## Exercise
What you return must match the records below exactly, apart from the omitted pictures.

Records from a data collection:
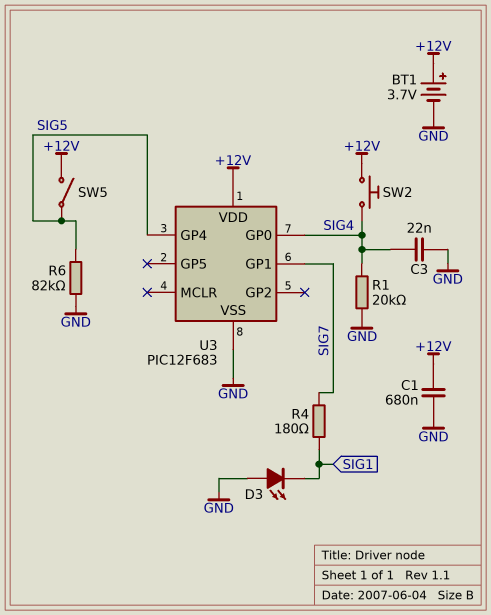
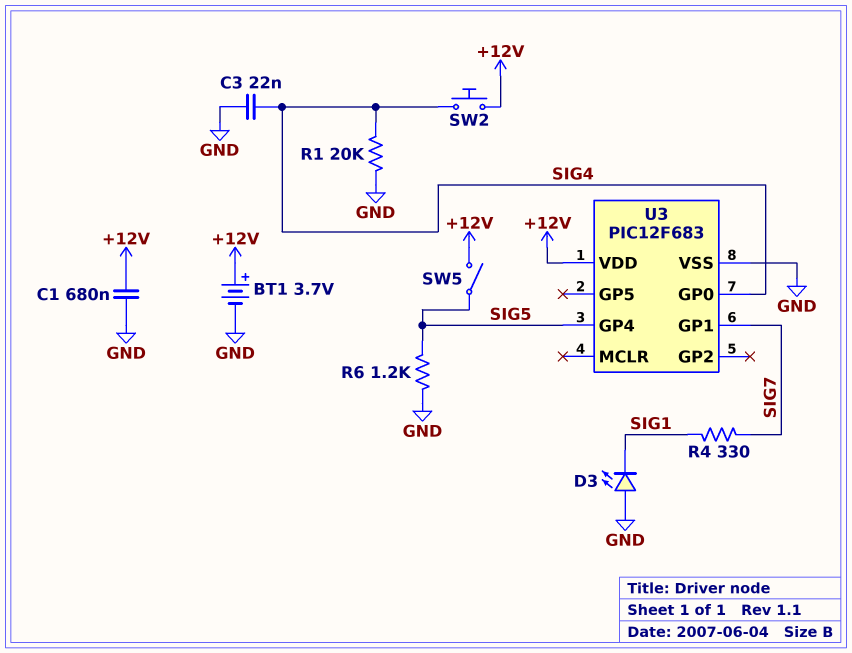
R4: 180 (SIG1, SIG7) -> 330 (SIG1, SIG7)
R6: 82k (GND, SIG5) -> 1.2k (GND, SIG5)

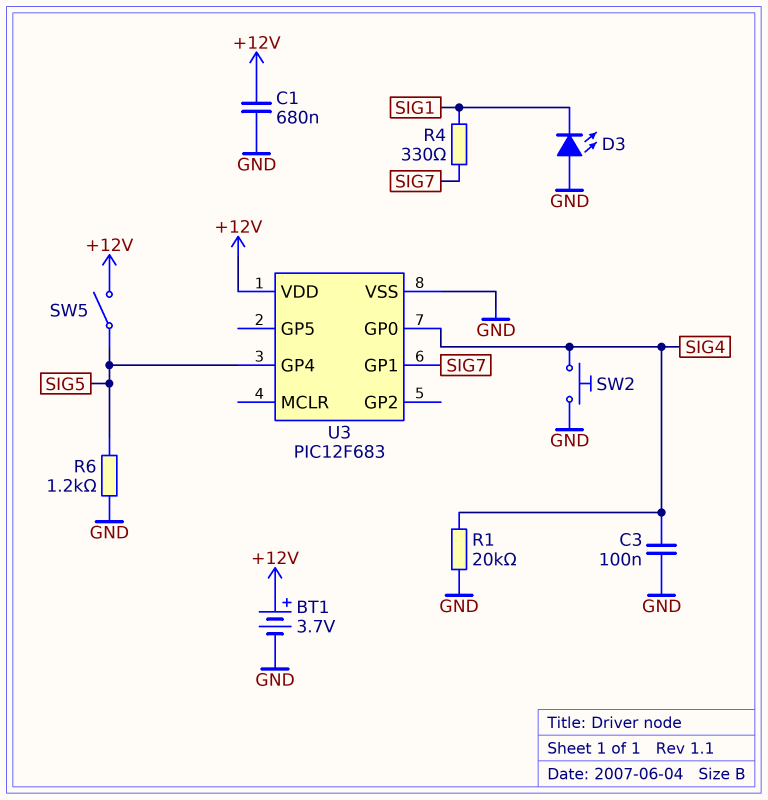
C3: 22nF (GND, SIG4) -> 100nF (GND, SIG4)
SW2: button (+12V, SIG4) -> button (GND, SIG4)

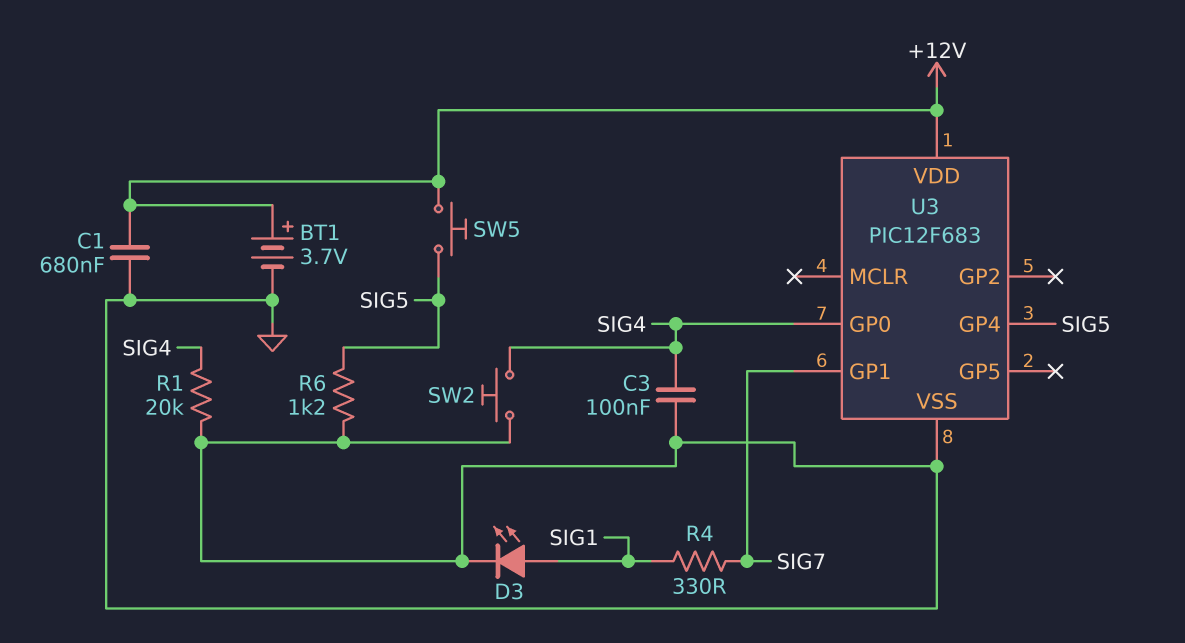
D3: LED (A GND, K SIG1) -> LED (A SIG1, K GND)
SW5: switch (+12V, SIG5) -> button (+12V, SIG5)

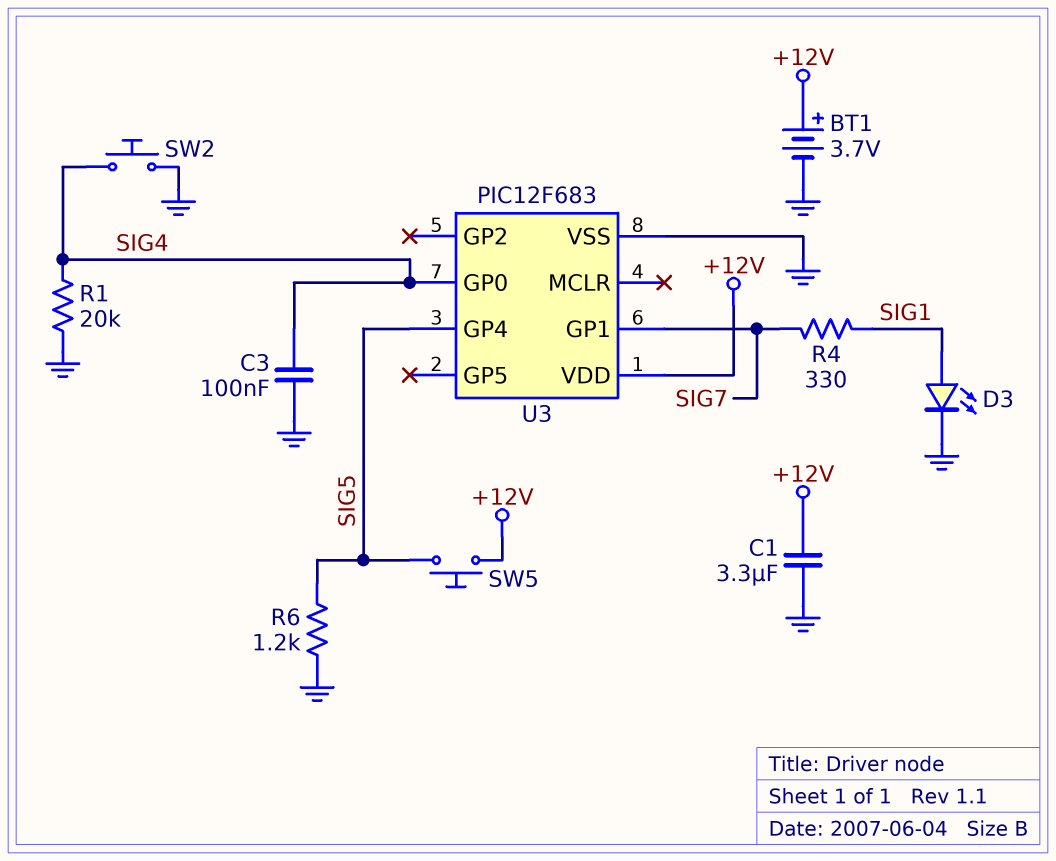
C1: 680nF (+12V, GND) -> 3.3uF (+12V, GND)

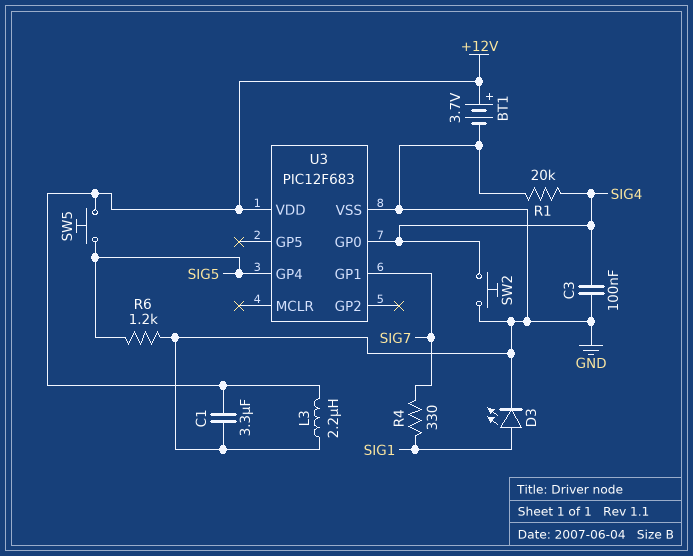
L3: none -> 2.2uH (+12V, GND)

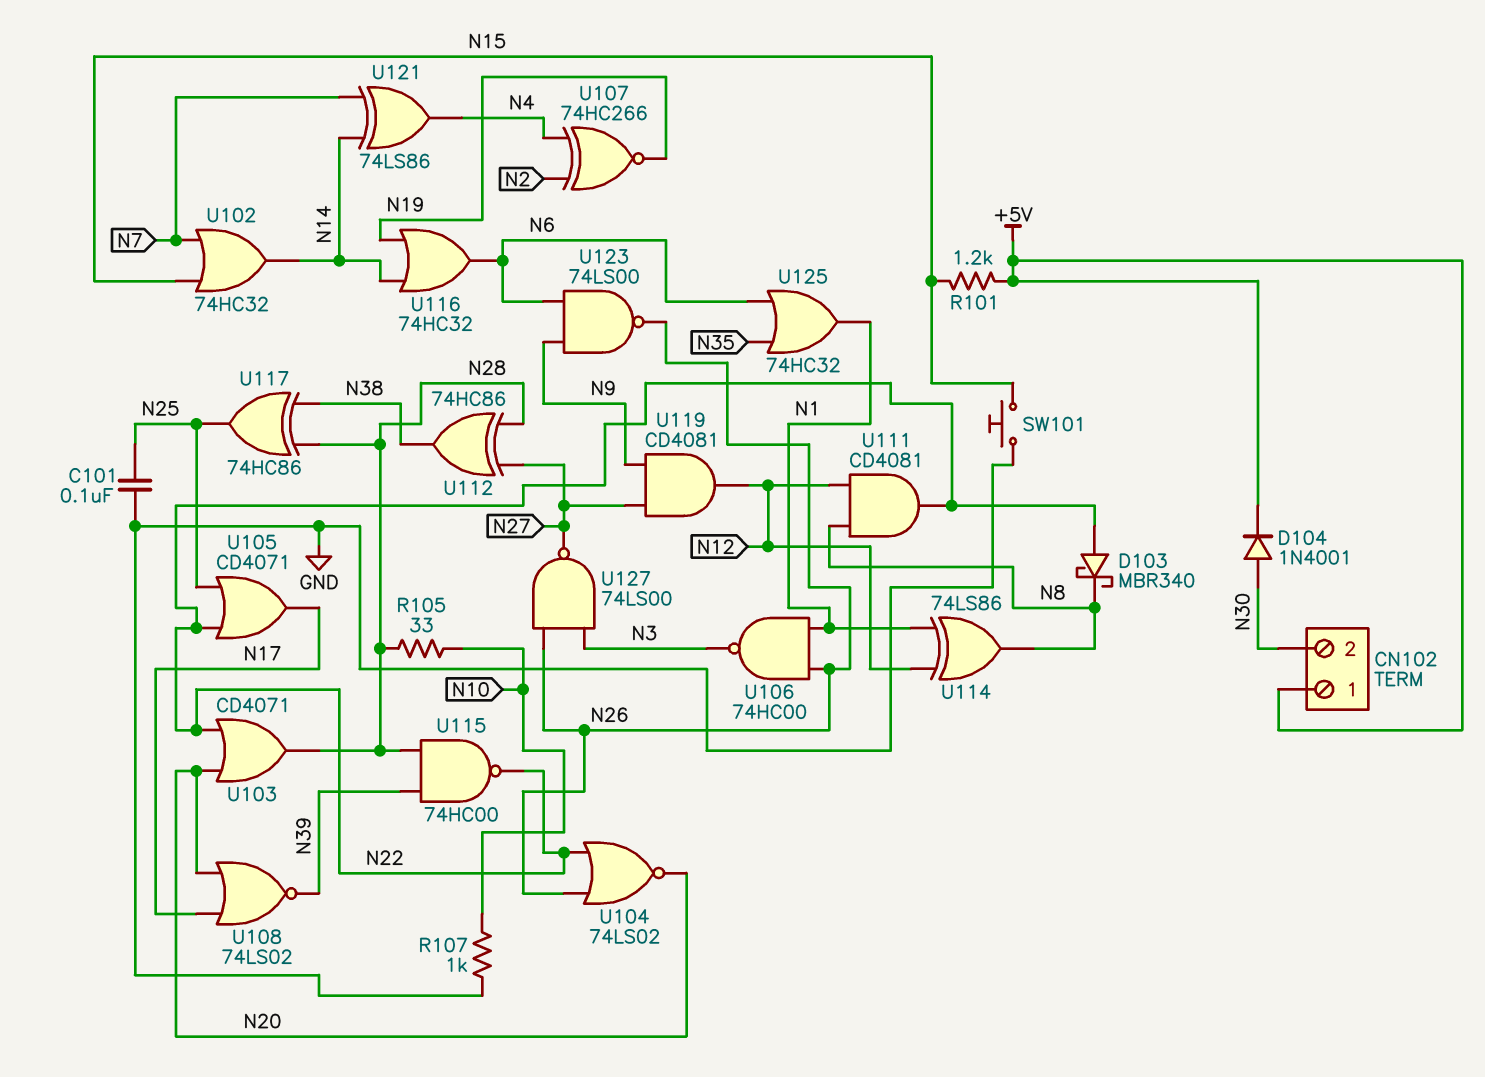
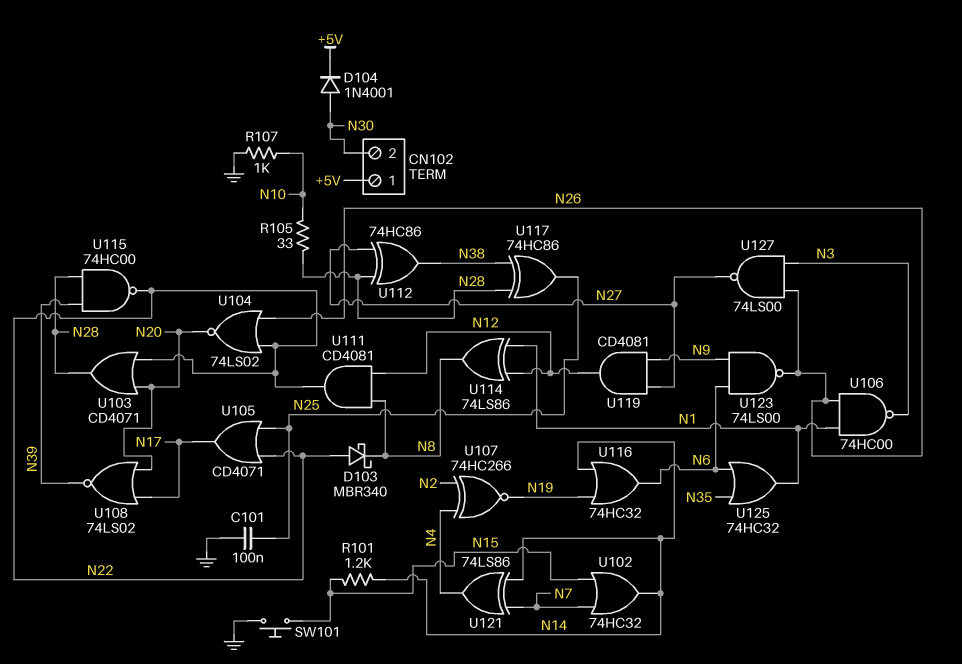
R101: 1.2k (+5V, N15) -> 1.2k (N14, N15)

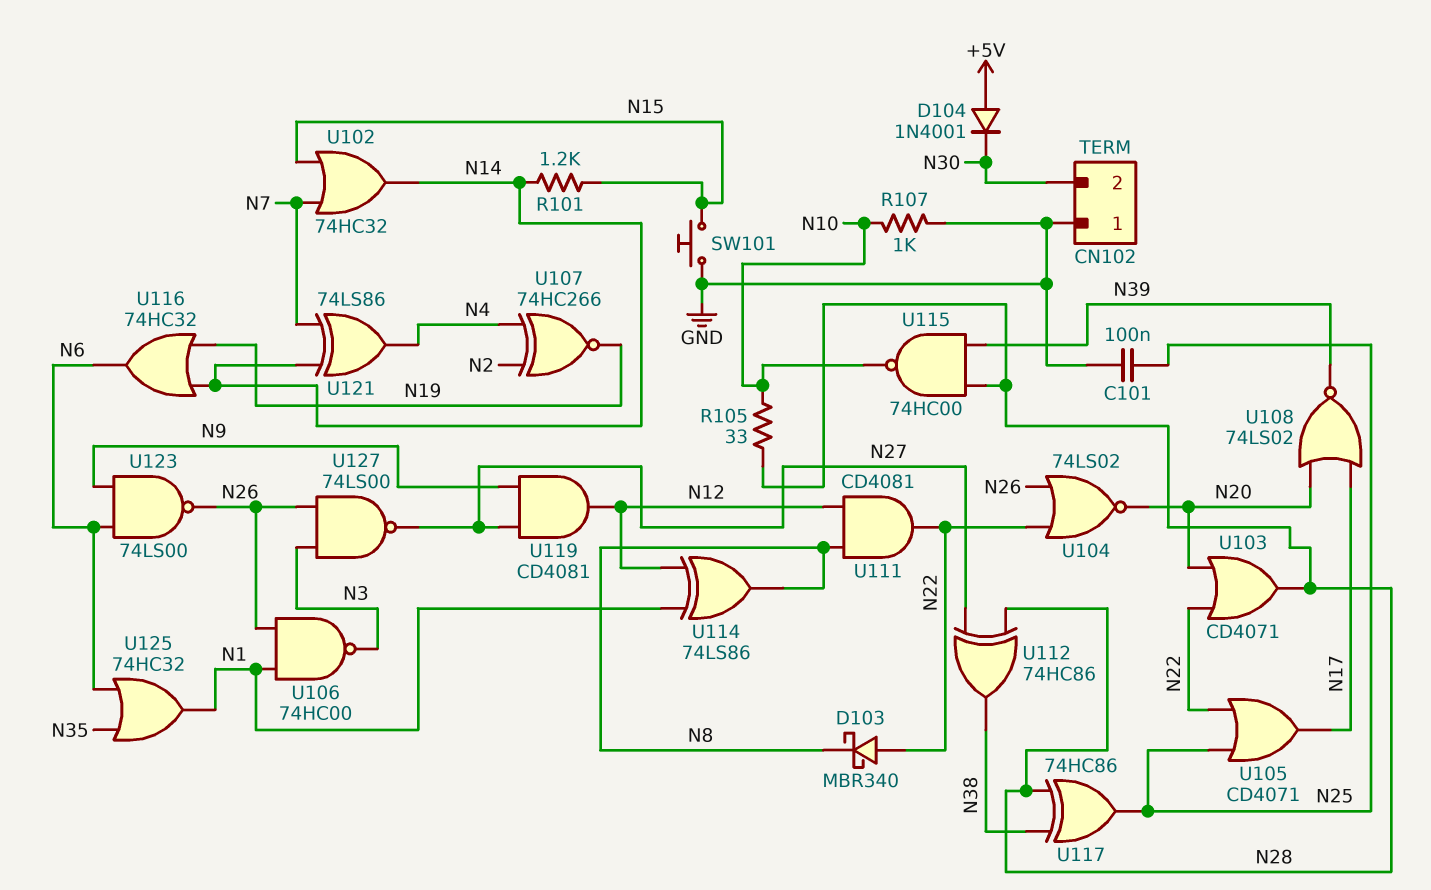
CN102 pin 1: +5V -> GND
D104: diode 1N4001 (A N30, K +5V) -> diode 1N4001 (A +5V, K N30)
U115: NAND 74HC00 (in N28, in N39, out N22) -> NAND 74HC00 (in N28, in N39, out N10)

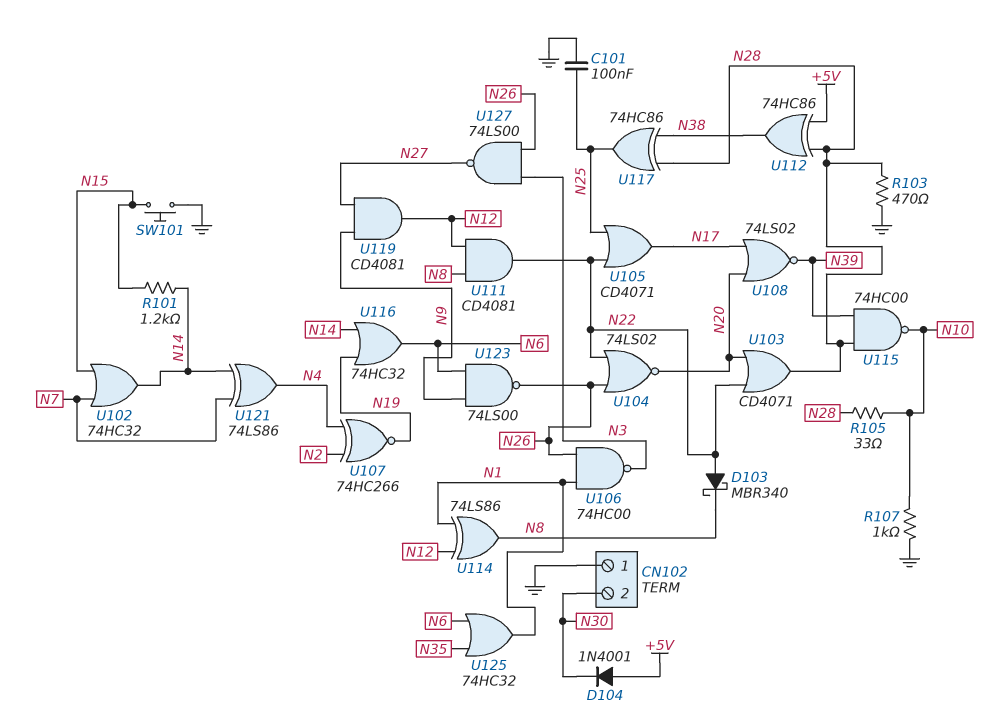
R103: none -> 470 (GND, N28)
U112: XOR 74HC86 (in N27, in N28, out N38) -> XOR 74HC86 (in +5V, in N28, out N38)

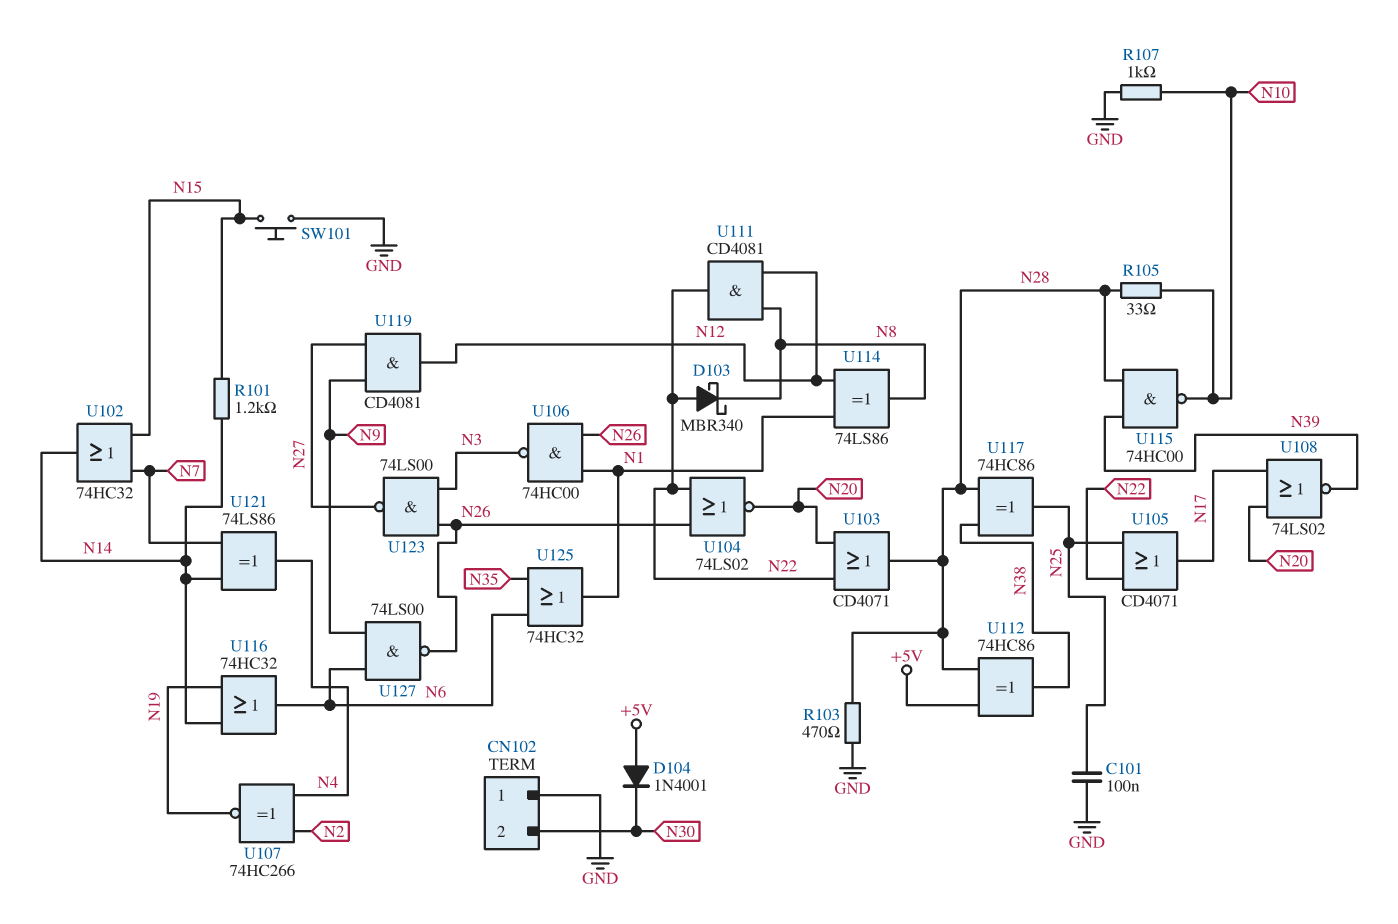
U123: NAND 74LS00 (in N6, in N9, out N26) -> NAND 74LS00 (in N3, in N26, out N27)
U127: NAND 74LS00 (in N3, in N26, out N27) -> NAND 74LS00 (in N6, in N9, out N26)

## Your response
R4: 180 (SIG1, SIG7) -> 330 (SIG1, SIG7)
R6: 82k (GND, SIG5) -> 1.2k (GND, SIG5)

C3: 22nF (GND, SIG4) -> 100nF (GND, SIG4)
SW2: button (+12V, SIG4) -> button (GND, SIG4)

D3: LED (A GND, K SIG1) -> LED (A SIG1, K GND)
SW5: switch (+12V, SIG5) -> button (+12V, SIG5)

C1: 680nF (+12V, GND) -> 3.3uF (+12V, GND)

L3: none -> 2.2uH (+12V, GND)

R101: 1.2k (+5V, N15) -> 1.2k (N14, N15)

CN102 pin 1: +5V -> GND
D104: diode 1N4001 (A N30, K +5V) -> diode 1N4001 (A +5V, K N30)
U115: NAND 74HC00 (in N28, in N39, out N22) -> NAND 74HC00 (in N28, in N39, out N10)

R103: none -> 470 (GND, N28)
U112: XOR 74HC86 (in N27, in N28, out N38) -> XOR 74HC86 (in +5V, in N28, out N38)

U123: NAND 74LS00 (in N6, in N9, out N26) -> NAND 74LS00 (in N3, in N26, out N27)
U127: NAND 74LS00 (in N3, in N26, out N27) -> NAND 74LS00 (in N6, in N9, out N26)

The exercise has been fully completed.